**Task to complete**
Please restate the records that follow word for word, omitting any images.
Data for processing Block Start
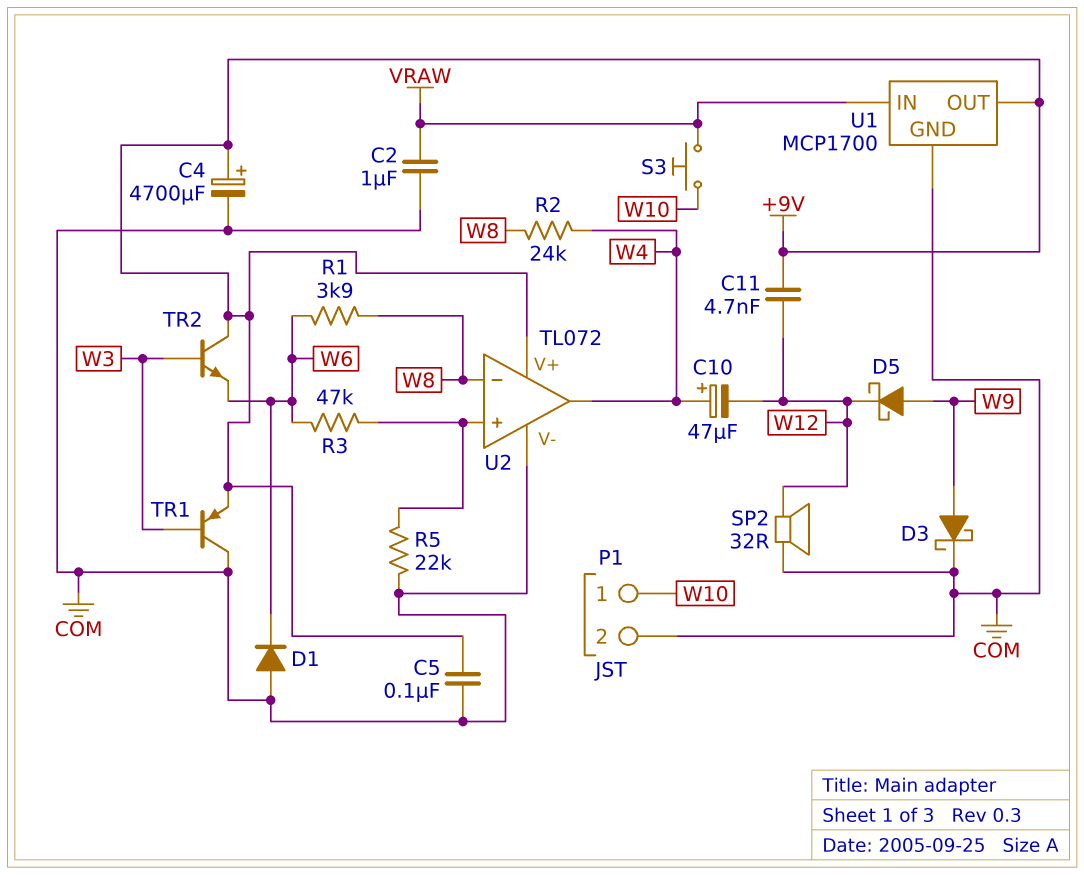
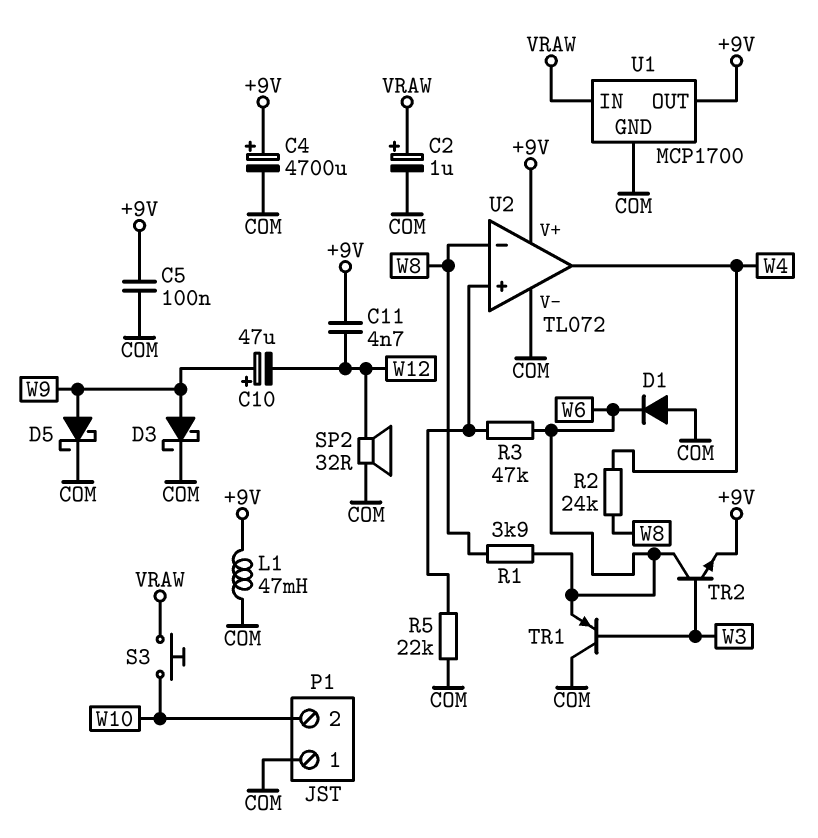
C2: 1uF (COM, VRAW) -> 1uF (plus VRAW, minus COM)
C10: 47uF (plus W4, minus W12) -> 47uF (plus W9, minus W12)
D5: schottky (A W9, K W12) -> schottky (A W9, K COM)
L1: none -> 47mH (+9V, COM)
P1 pin 1: W10 -> COM
P1 pin 2: COM -> W10
TR1: PNP (B W3, C COM, E +9V) -> PNP (B W3, C COM, E W6)
TR2: NPN (B W3, C +9V, E W6) -> NPN (B W3, C W6, E +9V)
Data for processing Block End
**Solution**
C2: 1uF (COM, VRAW) -> 1uF (plus VRAW, minus COM)
C10: 47uF (plus W4, minus W12) -> 47uF (plus W9, minus W12)
D5: schottky (A W9, K W12) -> schottky (A W9, K COM)
L1: none -> 47mH (+9V, COM)
P1 pin 1: W10 -> COM
P1 pin 2: COM -> W10
TR1: PNP (B W3, C COM, E +9V) -> PNP (B W3, C COM, E W6)
TR2: NPN (B W3, C +9V, E W6) -> NPN (B W3, C W6, E +9V)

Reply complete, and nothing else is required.